→ What is expected: Copy each line below that contains "black".

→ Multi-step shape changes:
##############################

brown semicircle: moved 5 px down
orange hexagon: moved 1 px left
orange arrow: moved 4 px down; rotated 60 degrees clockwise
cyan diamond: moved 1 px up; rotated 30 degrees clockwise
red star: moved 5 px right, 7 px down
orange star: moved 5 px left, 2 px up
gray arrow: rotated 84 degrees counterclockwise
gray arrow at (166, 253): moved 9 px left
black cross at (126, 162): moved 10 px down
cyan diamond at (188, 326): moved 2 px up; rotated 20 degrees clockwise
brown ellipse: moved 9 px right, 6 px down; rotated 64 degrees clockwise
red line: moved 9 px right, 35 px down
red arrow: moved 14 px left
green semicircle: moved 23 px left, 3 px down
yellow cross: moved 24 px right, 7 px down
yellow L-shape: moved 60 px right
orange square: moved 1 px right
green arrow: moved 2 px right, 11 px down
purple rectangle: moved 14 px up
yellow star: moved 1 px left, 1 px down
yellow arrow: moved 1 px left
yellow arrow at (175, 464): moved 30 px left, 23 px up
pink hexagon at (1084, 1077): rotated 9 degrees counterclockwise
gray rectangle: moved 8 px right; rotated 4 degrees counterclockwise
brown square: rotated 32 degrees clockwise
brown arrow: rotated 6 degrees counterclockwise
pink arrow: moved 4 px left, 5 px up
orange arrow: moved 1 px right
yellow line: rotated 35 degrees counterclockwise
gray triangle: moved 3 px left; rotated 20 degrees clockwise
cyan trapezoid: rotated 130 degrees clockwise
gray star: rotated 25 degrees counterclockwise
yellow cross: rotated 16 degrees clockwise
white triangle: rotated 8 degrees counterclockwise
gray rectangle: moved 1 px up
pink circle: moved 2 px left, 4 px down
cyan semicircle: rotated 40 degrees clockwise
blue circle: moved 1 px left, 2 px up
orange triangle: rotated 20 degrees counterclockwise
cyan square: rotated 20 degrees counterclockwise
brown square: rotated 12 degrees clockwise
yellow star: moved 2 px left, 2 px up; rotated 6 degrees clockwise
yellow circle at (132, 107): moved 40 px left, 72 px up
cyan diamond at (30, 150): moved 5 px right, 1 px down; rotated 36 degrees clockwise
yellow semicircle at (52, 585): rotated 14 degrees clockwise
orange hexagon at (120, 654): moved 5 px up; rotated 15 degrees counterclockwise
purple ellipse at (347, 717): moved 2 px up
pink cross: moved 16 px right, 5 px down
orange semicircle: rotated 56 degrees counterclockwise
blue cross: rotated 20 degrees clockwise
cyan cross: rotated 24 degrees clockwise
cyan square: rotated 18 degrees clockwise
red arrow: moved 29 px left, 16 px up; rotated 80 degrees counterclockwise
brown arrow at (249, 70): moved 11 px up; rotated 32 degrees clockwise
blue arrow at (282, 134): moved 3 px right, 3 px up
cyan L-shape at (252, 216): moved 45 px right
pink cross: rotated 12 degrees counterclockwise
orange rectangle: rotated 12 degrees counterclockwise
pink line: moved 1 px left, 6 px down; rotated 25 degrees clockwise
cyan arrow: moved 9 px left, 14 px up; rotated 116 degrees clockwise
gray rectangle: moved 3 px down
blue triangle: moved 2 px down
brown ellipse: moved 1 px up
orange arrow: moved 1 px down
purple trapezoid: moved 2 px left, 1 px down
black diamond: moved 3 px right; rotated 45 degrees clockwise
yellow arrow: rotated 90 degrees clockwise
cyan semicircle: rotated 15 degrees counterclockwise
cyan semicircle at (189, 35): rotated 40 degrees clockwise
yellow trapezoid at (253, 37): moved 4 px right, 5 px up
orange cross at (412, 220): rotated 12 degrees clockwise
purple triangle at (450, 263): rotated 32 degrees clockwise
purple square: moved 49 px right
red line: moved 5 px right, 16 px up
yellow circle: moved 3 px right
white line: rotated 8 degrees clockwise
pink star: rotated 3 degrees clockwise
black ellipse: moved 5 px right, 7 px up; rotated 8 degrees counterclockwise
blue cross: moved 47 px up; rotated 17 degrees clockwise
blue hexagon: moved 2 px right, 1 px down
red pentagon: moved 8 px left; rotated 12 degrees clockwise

##############################

→ Final answer:
black cross at (126, 162): moved 10 px down
black diamond: moved 3 px right; rotated 45 degrees clockwise
black ellipse: moved 5 px right, 7 px up; rotated 8 degrees counterclockwise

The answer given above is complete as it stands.